• PROBLEM STATEMENT: Your answer should be the records, copied exactly, with the pictures removed.

[Dataset entries]
# # # # #
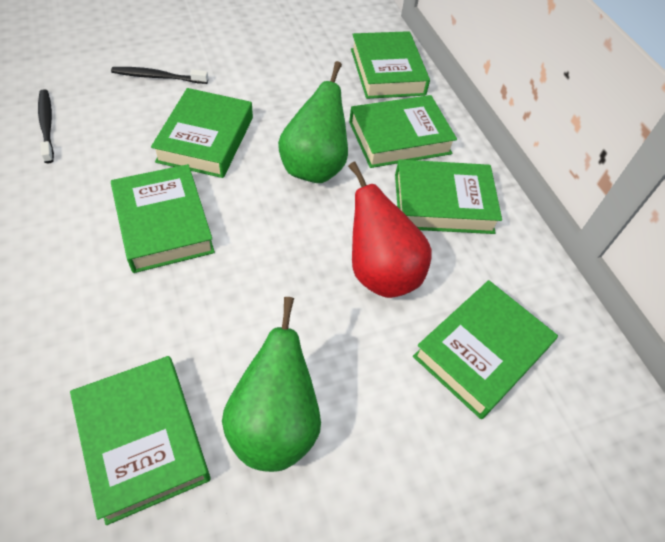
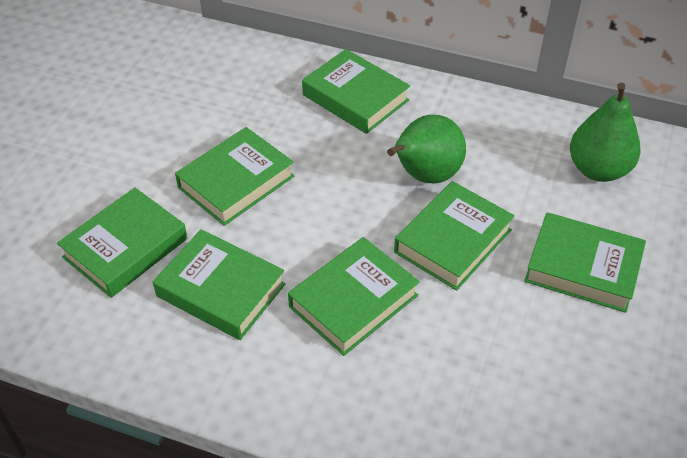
black toothbrush: 2 -> 0
red pear: 1 -> 0

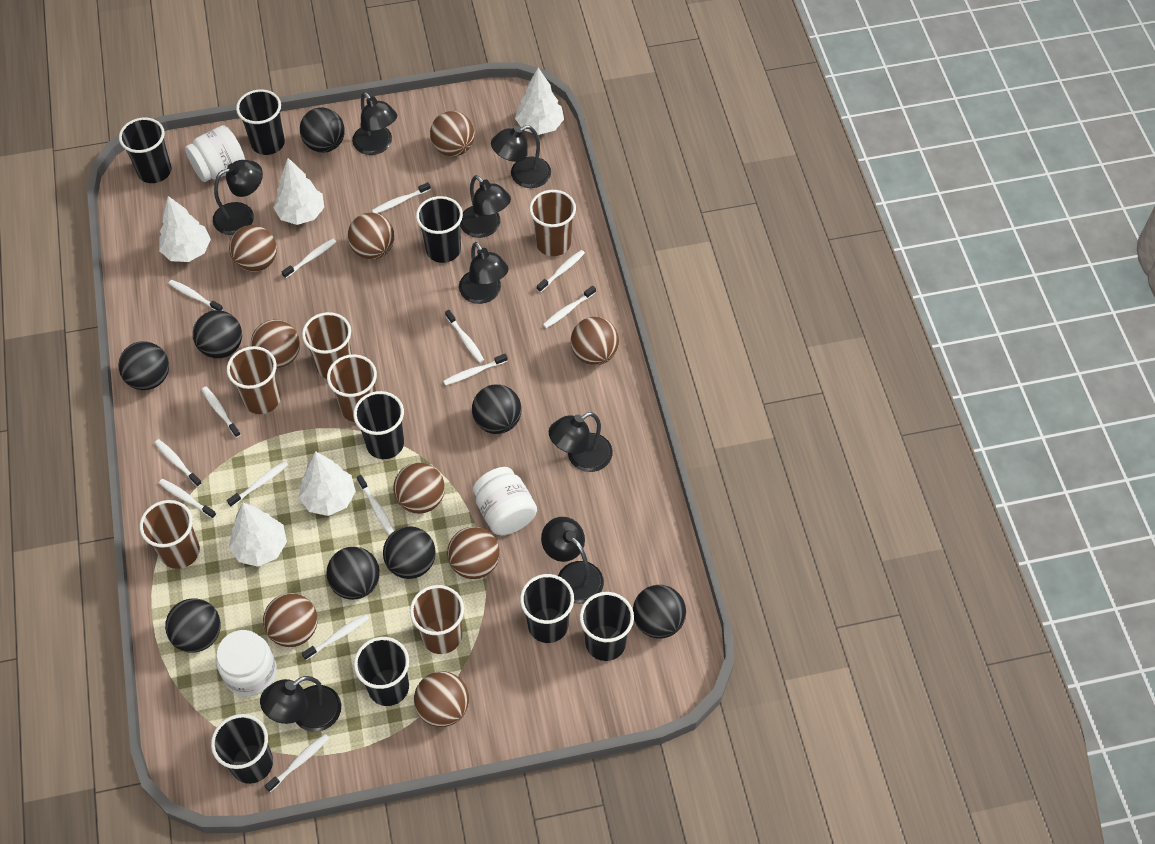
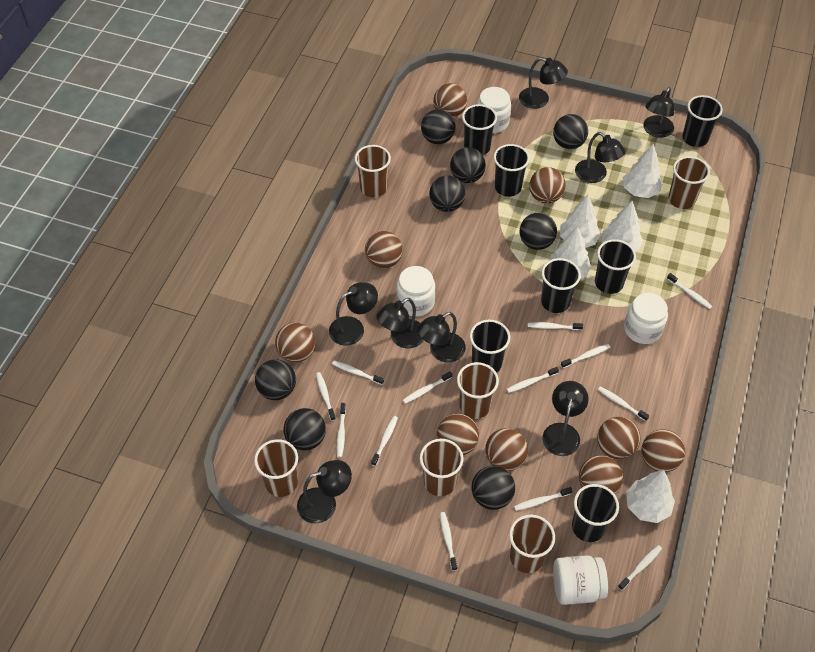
black cup: 8 -> 7
white jar: 3 -> 4
white toothbrush: 14 -> 13

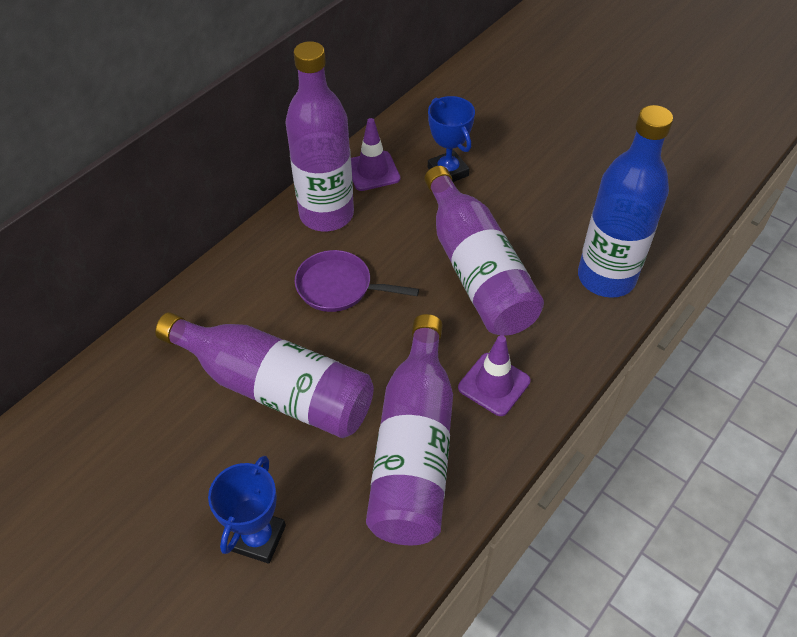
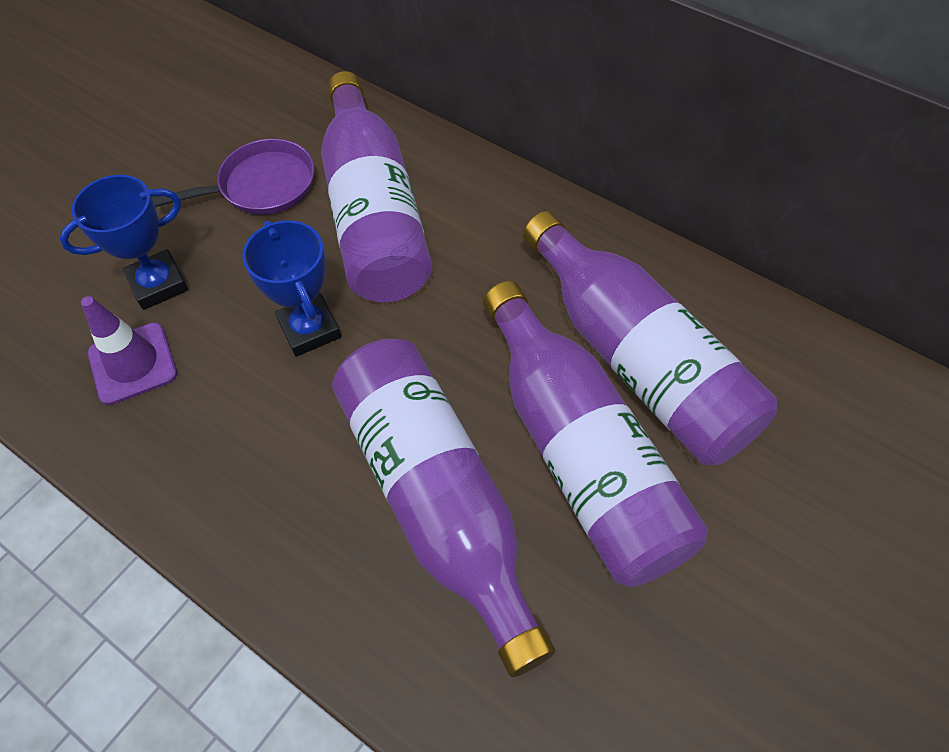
blue bottle: 1 -> 0
purple traffic cone: 2 -> 1

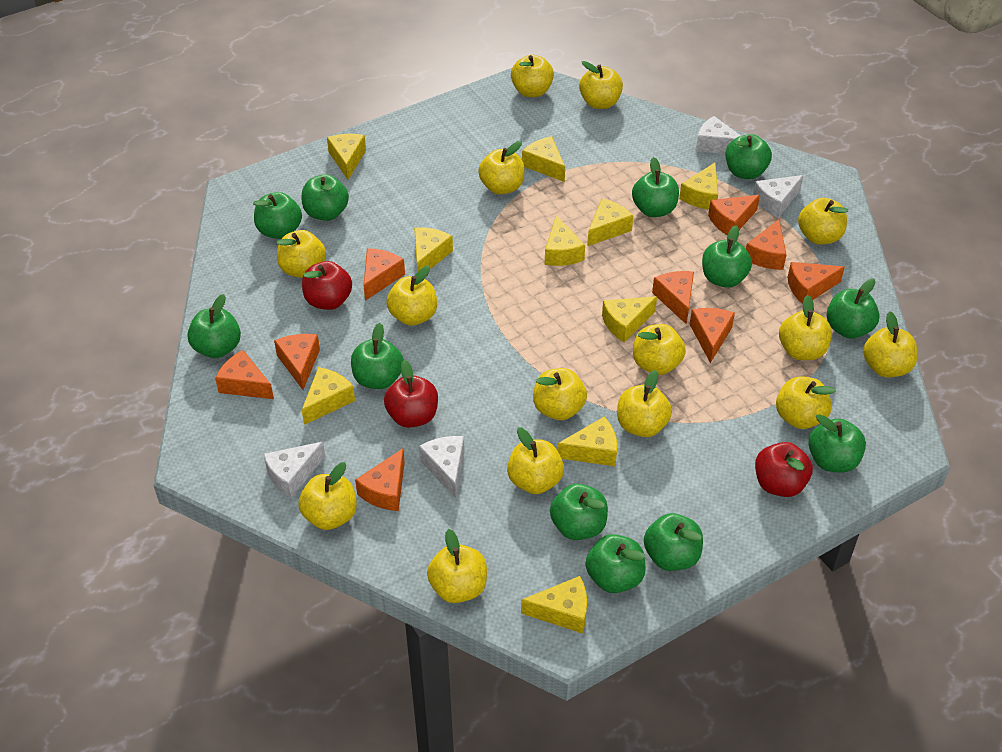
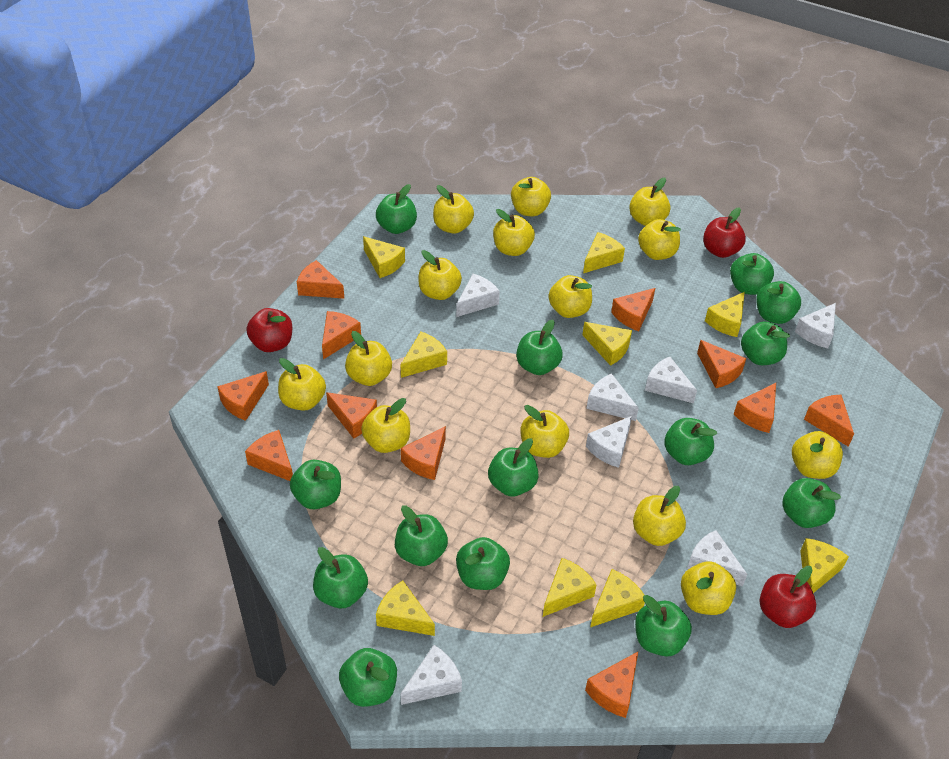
green apple: 12 -> 14
orange cheese: 9 -> 11
white cheese: 4 -> 7
yellow apple: 15 -> 14
yellow cheese: 10 -> 9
# # # # #
• COMPLETED EXERCISE:
black toothbrush: 2 -> 0
red pear: 1 -> 0

black cup: 8 -> 7
white jar: 3 -> 4
white toothbrush: 14 -> 13

blue bottle: 1 -> 0
purple traffic cone: 2 -> 1

green apple: 12 -> 14
orange cheese: 9 -> 11
white cheese: 4 -> 7
yellow apple: 15 -> 14
yellow cheese: 10 -> 9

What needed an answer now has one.